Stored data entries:
┄┄┄┄┄┄┄┄┄┄┄┄┄┄┄┄┄┄┄┄
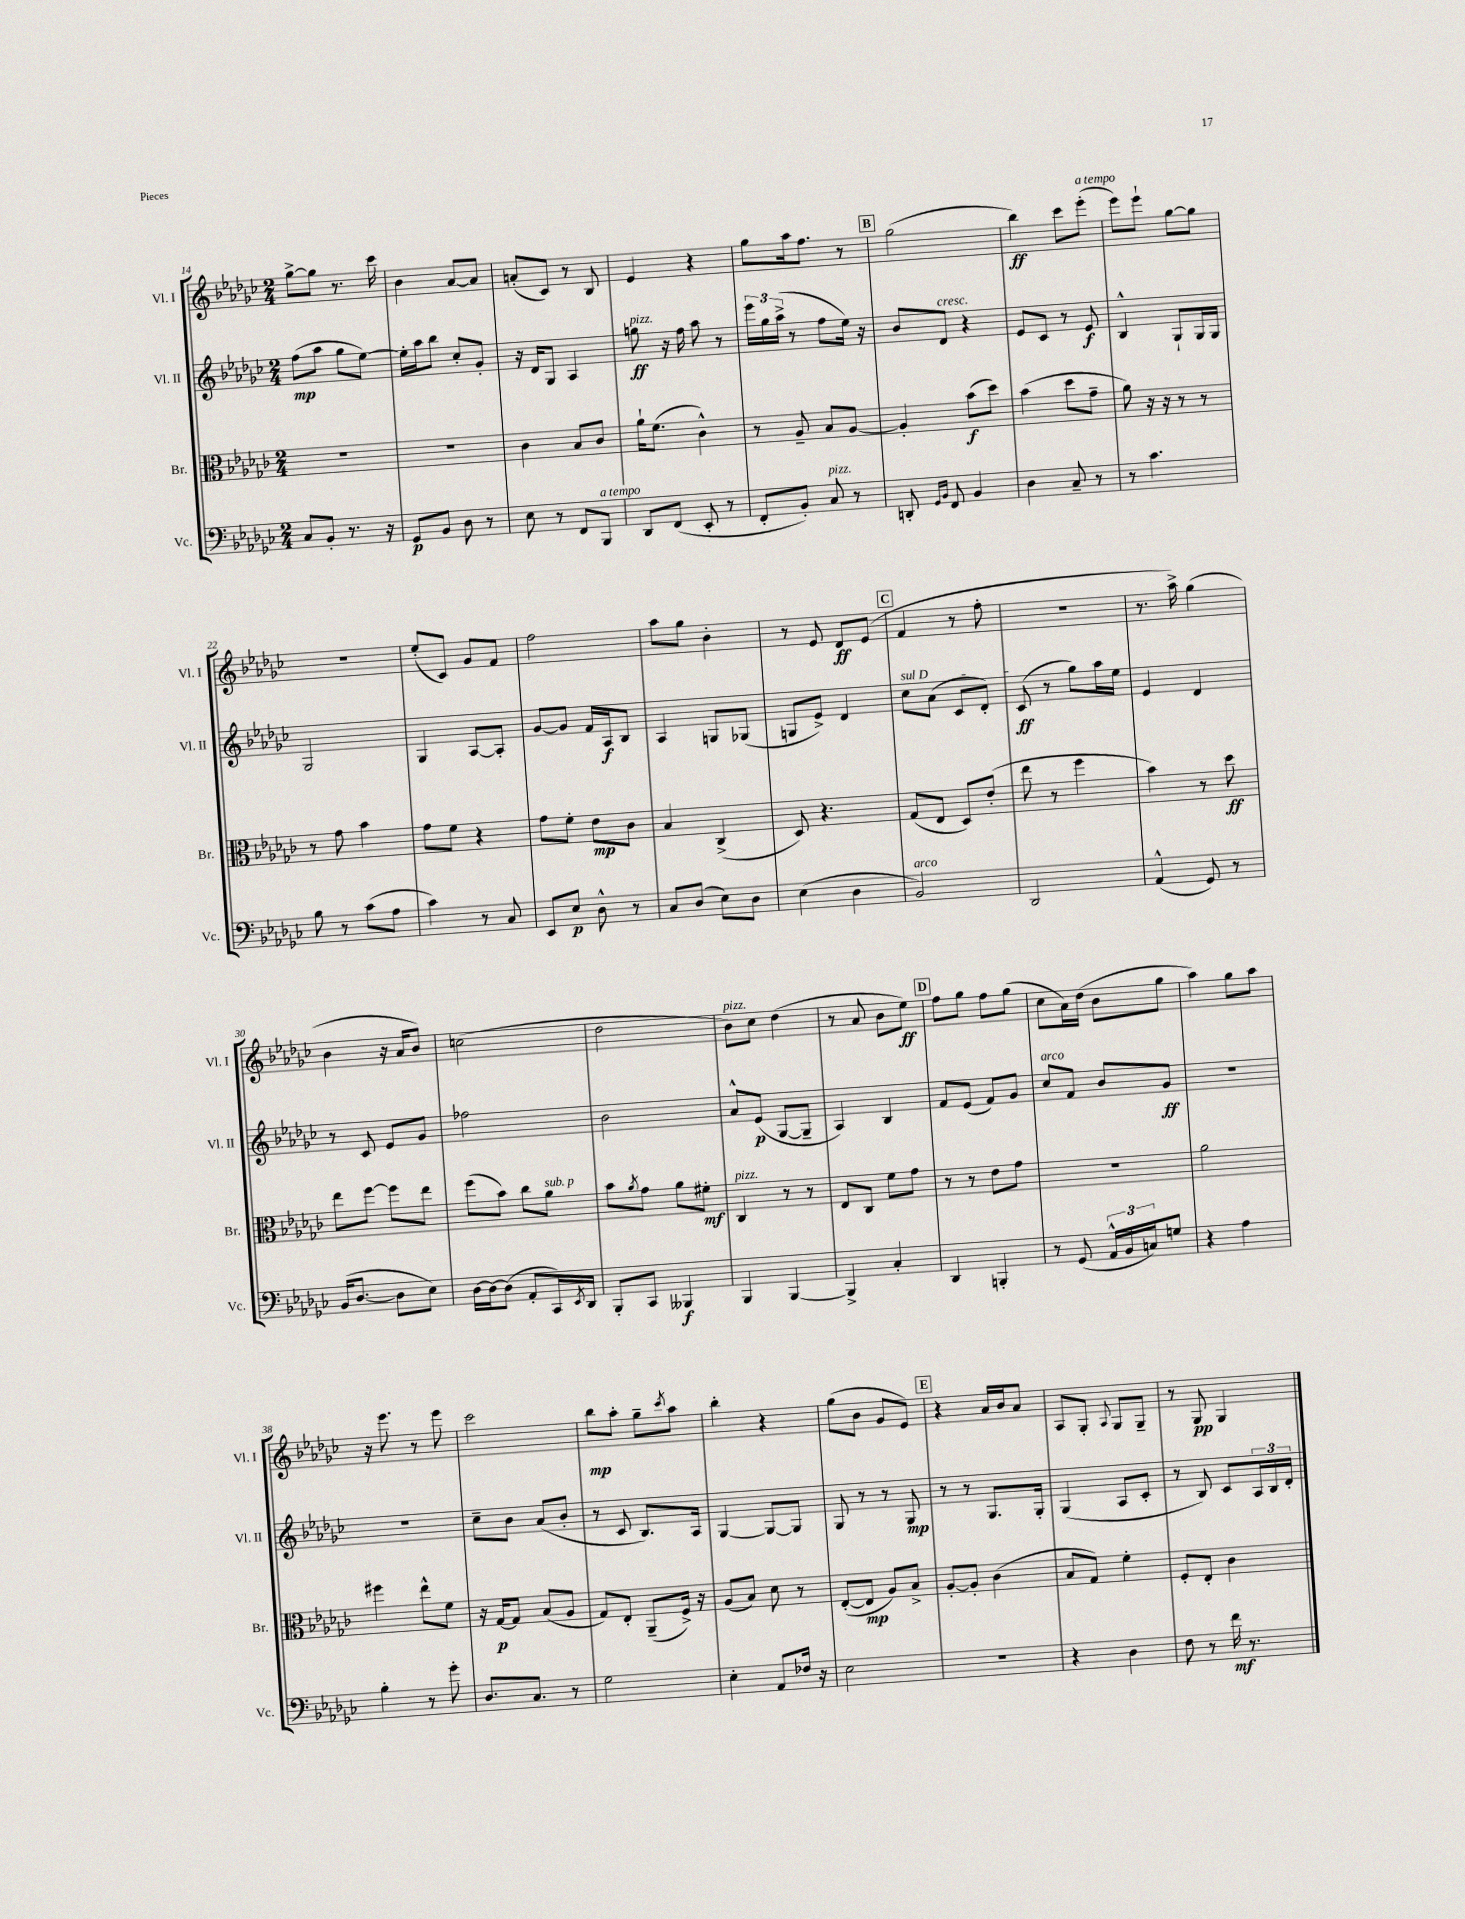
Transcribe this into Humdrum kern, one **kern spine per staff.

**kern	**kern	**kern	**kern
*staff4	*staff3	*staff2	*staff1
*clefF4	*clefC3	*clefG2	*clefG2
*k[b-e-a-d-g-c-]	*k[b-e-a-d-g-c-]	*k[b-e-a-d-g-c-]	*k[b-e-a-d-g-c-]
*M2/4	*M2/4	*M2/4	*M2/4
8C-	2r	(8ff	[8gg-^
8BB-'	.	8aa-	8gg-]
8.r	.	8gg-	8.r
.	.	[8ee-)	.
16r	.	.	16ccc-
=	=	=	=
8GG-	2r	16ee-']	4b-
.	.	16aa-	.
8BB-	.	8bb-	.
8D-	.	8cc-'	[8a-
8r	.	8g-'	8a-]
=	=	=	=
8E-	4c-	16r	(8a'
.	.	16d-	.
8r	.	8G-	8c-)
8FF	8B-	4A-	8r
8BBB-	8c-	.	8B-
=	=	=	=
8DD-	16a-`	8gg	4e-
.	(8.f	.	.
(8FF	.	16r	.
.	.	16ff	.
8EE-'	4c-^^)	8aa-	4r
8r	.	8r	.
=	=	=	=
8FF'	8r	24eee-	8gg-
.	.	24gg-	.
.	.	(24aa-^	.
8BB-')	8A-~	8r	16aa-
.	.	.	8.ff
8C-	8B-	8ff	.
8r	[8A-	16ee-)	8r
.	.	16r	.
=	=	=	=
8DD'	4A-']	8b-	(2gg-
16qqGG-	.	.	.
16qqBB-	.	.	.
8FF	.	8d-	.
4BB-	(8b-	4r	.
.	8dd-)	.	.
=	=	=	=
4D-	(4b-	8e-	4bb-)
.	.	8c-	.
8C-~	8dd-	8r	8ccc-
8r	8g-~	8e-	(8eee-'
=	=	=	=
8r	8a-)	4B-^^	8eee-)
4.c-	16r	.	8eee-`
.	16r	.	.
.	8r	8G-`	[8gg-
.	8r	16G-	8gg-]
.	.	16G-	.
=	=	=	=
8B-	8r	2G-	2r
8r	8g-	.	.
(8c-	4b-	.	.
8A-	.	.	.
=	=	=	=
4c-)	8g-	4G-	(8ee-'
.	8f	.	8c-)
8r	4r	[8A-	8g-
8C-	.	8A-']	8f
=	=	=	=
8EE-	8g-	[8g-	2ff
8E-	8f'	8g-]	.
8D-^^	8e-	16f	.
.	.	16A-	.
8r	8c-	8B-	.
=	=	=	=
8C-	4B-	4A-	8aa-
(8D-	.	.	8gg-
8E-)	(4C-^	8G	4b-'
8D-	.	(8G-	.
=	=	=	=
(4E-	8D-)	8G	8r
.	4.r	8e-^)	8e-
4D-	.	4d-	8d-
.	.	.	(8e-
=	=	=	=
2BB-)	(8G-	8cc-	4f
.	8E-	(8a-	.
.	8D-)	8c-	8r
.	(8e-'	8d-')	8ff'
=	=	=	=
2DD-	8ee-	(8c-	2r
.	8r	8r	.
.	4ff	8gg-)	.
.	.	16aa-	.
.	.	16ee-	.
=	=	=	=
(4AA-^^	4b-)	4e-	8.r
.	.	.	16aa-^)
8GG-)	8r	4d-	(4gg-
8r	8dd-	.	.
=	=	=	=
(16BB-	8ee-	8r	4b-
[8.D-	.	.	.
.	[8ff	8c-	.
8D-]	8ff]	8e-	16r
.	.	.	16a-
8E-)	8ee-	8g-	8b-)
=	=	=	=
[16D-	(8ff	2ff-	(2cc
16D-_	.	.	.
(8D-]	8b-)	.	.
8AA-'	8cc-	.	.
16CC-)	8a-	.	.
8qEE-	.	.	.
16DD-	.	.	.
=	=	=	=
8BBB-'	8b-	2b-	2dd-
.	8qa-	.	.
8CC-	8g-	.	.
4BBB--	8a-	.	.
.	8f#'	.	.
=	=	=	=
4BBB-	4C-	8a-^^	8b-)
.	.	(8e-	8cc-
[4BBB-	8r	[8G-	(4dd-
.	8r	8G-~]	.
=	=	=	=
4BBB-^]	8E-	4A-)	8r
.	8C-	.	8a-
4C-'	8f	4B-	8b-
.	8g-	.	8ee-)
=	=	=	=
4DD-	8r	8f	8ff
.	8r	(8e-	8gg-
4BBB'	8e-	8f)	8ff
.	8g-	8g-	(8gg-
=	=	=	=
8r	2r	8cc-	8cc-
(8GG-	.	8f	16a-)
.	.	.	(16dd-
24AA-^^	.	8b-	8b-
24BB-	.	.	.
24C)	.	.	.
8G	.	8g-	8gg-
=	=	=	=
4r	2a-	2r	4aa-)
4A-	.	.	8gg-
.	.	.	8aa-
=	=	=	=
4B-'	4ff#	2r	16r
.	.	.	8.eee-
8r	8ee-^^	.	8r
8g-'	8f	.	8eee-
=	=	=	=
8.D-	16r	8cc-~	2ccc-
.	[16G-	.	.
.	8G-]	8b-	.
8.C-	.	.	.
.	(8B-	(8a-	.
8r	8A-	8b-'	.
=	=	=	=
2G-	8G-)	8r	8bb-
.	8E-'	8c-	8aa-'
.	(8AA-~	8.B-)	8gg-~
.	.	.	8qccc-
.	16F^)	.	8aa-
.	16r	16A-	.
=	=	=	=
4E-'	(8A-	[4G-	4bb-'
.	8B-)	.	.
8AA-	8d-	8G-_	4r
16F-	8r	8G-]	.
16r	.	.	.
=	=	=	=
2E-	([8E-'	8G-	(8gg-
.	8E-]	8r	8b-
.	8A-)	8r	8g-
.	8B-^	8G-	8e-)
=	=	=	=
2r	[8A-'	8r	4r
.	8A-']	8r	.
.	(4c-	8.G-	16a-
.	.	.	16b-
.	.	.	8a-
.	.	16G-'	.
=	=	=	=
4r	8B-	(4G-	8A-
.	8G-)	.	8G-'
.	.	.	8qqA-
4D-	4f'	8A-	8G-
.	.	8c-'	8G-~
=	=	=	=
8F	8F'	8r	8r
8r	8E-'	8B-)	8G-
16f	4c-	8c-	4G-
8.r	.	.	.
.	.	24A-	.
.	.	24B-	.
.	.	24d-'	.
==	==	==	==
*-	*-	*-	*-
┄┄┄┄┄┄┄┄┄┄┄┄┄┄┄┄┄┄┄┄
▶ WORK TO DO
Collect every line from the records above that contains the string "kern", and copy each one out in full.

▶ RESPONSE TO THE TASK
Transcribe this into Humdrum kern, one **kern spine per staff.
**kern	**kern	**kern	**kern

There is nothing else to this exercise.